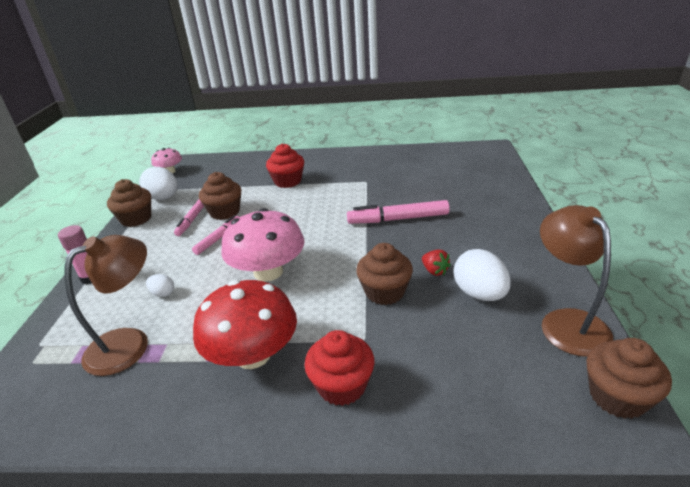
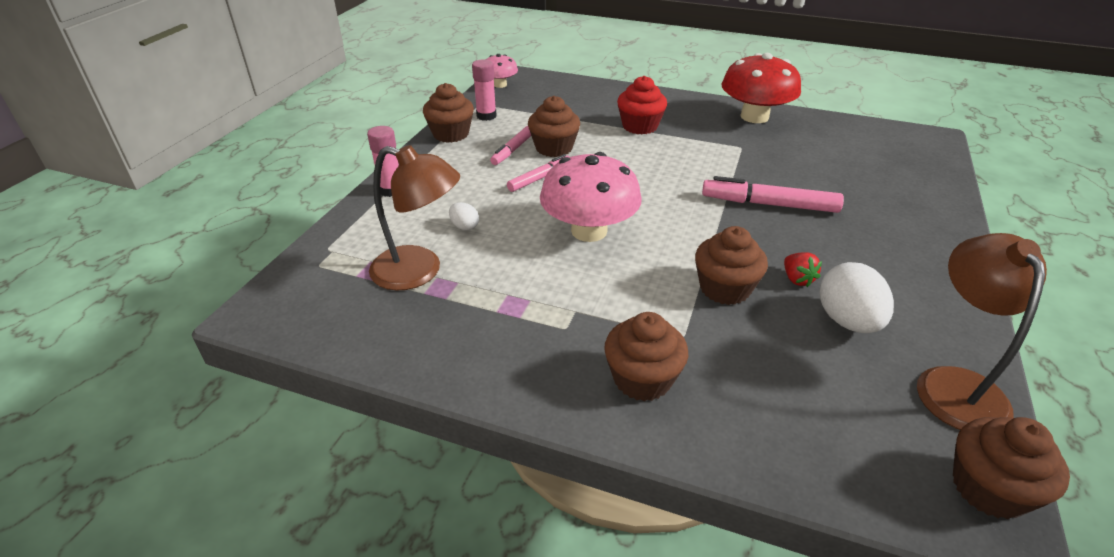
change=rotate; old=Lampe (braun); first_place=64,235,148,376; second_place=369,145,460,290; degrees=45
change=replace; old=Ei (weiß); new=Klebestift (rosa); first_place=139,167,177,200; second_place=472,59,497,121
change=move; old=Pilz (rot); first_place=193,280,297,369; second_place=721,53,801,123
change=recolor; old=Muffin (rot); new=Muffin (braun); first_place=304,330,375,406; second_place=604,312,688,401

_TASK OBJECTIVE:_ The data above must be given back verbatim, minus its images.

_EXERCISE RESULT:_
change=rotate; old=Lampe (braun); first_place=64,235,148,376; second_place=369,145,460,290; degrees=45
change=replace; old=Ei (weiß); new=Klebestift (rosa); first_place=139,167,177,200; second_place=472,59,497,121
change=move; old=Pilz (rot); first_place=193,280,297,369; second_place=721,53,801,123
change=recolor; old=Muffin (rot); new=Muffin (braun); first_place=304,330,375,406; second_place=604,312,688,401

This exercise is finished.